• **The data**:
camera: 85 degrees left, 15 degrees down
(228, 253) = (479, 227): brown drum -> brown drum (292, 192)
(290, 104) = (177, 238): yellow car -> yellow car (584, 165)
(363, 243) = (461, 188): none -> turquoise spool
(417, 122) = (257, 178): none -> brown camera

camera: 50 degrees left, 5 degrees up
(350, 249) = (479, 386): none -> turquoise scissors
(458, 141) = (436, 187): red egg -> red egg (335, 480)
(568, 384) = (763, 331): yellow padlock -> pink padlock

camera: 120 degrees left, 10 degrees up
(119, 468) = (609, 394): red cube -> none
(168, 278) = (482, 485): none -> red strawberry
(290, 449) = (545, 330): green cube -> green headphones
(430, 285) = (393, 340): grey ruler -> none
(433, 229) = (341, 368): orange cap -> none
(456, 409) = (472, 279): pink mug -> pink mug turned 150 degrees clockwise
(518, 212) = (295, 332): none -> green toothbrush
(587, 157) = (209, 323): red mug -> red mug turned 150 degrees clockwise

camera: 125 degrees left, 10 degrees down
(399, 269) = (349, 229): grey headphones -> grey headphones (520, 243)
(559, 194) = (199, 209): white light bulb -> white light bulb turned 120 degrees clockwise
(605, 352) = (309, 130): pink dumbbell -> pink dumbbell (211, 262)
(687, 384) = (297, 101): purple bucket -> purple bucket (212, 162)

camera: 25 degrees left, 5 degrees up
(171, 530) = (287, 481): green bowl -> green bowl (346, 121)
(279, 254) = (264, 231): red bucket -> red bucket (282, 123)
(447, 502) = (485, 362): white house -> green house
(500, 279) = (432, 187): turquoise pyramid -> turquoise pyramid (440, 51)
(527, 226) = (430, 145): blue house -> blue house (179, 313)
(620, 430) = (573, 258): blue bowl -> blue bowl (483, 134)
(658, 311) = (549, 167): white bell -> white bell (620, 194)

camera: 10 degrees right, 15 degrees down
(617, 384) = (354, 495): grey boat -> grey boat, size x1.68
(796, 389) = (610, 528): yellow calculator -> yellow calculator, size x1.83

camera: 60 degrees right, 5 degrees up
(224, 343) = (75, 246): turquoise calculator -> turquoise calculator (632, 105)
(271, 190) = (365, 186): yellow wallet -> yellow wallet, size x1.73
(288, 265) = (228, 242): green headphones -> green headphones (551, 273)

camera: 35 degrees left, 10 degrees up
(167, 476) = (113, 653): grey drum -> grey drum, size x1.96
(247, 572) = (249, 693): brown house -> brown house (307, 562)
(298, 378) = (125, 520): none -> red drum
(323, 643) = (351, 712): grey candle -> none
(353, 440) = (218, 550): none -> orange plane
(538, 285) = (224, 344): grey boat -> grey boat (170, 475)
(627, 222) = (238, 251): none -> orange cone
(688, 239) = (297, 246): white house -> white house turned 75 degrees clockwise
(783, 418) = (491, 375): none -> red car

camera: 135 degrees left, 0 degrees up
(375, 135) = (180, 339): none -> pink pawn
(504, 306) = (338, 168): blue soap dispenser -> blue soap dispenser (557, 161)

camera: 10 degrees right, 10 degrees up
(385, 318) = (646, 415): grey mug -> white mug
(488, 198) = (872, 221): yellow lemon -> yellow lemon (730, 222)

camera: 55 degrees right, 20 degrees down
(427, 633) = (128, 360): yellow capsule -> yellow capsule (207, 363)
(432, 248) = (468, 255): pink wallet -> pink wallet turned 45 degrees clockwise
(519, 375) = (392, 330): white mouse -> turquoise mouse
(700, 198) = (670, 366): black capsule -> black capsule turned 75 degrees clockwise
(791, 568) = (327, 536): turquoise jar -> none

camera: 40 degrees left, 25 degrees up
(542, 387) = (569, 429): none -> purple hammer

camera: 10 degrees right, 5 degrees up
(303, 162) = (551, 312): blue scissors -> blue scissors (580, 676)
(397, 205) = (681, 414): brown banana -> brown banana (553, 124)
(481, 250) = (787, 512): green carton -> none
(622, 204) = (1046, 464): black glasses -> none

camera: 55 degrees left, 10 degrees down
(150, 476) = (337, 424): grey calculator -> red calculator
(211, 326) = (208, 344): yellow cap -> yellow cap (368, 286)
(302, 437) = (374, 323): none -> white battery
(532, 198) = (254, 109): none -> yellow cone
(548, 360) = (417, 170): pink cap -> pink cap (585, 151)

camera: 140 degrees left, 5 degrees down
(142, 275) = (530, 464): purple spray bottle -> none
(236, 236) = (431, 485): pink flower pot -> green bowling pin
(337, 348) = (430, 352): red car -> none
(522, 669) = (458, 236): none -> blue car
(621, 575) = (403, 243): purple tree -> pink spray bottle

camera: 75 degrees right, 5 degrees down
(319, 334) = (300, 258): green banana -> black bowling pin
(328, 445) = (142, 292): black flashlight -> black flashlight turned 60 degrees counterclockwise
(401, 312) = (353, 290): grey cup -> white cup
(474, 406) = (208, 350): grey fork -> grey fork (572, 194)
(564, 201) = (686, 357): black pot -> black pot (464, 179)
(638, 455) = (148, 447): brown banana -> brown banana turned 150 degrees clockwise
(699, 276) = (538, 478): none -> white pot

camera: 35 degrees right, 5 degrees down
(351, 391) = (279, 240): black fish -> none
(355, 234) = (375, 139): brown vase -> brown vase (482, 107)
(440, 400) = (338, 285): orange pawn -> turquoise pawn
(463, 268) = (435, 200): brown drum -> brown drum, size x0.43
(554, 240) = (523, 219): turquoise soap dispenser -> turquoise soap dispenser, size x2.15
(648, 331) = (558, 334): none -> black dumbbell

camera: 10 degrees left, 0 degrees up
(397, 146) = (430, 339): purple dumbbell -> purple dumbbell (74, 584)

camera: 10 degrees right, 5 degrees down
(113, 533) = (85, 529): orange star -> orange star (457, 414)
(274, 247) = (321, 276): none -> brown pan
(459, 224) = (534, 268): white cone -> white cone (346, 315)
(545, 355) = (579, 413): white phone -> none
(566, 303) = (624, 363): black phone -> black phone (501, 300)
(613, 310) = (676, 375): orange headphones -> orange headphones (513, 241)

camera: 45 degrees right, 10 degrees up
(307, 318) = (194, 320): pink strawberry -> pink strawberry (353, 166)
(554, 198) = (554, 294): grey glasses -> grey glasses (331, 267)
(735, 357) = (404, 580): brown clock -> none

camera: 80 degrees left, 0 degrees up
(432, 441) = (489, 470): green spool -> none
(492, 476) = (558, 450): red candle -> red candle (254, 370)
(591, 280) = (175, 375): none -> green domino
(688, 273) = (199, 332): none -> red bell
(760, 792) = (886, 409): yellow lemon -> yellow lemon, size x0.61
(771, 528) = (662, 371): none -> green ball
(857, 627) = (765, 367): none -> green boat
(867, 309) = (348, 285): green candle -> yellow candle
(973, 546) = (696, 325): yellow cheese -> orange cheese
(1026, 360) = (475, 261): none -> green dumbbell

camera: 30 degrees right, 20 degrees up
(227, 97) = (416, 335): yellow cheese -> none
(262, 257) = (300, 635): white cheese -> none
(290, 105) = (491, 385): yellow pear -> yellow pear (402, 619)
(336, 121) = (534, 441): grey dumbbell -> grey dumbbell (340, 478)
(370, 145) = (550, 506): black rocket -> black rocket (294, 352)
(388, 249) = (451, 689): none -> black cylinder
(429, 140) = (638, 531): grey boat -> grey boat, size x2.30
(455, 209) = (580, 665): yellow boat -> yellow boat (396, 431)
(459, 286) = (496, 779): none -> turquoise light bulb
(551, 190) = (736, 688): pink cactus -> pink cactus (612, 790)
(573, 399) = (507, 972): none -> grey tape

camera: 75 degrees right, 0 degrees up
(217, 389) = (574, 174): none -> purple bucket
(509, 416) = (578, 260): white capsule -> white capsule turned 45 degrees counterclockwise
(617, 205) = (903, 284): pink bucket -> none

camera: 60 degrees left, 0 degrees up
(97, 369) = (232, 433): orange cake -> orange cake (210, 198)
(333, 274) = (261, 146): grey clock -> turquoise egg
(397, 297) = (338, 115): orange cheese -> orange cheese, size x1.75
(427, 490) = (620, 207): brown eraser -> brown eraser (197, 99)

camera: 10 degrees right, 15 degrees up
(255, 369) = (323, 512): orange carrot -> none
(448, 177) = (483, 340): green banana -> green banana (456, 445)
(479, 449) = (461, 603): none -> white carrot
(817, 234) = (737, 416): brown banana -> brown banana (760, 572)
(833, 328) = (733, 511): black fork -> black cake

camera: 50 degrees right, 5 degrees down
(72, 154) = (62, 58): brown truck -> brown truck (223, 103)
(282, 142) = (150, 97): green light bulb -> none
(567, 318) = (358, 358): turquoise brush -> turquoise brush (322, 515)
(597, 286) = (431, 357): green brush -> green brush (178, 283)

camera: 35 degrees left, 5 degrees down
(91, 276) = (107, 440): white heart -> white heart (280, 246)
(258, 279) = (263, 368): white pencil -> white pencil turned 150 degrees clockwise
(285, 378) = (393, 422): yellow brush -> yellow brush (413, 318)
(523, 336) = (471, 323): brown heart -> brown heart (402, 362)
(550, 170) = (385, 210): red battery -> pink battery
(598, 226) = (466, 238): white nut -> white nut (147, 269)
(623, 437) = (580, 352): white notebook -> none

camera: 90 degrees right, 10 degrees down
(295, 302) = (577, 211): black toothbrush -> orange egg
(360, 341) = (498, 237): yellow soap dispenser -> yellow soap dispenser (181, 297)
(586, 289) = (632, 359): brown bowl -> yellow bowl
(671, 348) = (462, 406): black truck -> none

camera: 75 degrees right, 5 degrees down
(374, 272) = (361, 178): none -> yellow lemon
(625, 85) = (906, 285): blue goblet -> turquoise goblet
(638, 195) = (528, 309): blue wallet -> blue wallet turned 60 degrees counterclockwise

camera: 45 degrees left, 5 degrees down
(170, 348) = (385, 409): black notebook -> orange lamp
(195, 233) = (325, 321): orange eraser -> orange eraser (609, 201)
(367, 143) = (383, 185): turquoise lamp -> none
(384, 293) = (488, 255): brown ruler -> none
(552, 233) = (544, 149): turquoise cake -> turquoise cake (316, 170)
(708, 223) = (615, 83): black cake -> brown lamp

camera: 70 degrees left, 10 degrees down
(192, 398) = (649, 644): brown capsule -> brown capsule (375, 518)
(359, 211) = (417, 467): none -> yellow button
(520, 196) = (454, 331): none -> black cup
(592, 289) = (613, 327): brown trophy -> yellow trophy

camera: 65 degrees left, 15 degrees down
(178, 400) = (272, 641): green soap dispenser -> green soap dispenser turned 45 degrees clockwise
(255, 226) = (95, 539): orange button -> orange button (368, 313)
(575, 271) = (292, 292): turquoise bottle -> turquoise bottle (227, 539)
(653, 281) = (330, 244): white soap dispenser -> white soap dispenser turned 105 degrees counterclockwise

• **Activity**: Looking at the records above, return exactly the lines from the line with "(771, 528) = (662, 371): none -> green ball" to the line with "(388, 249) = (451, 689): none", both ends included.

• **Reply to the task**:
(771, 528) = (662, 371): none -> green ball
(857, 627) = (765, 367): none -> green boat
(867, 309) = (348, 285): green candle -> yellow candle
(973, 546) = (696, 325): yellow cheese -> orange cheese
(1026, 360) = (475, 261): none -> green dumbbell

camera: 30 degrees right, 20 degrees up
(227, 97) = (416, 335): yellow cheese -> none
(262, 257) = (300, 635): white cheese -> none
(290, 105) = (491, 385): yellow pear -> yellow pear (402, 619)
(336, 121) = (534, 441): grey dumbbell -> grey dumbbell (340, 478)
(370, 145) = (550, 506): black rocket -> black rocket (294, 352)
(388, 249) = (451, 689): none -> black cylinder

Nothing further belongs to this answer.